### EXERCISE
Reproduce every line of the rows below without any change, omitting the picture lines from your answer.

Stored records:
<<<<

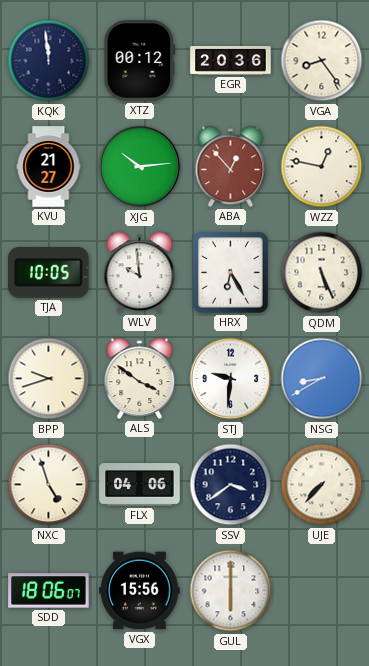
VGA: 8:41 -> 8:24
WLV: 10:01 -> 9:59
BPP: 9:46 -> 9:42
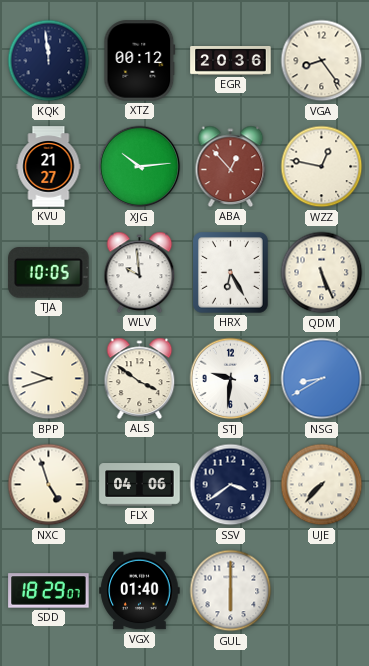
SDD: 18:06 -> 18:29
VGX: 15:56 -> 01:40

>>>>

### SOLUTION FOR THIS TASK
VGA: 8:41 -> 8:24
WLV: 10:01 -> 9:59
BPP: 9:46 -> 9:42
SDD: 18:06 -> 18:29
VGX: 15:56 -> 01:40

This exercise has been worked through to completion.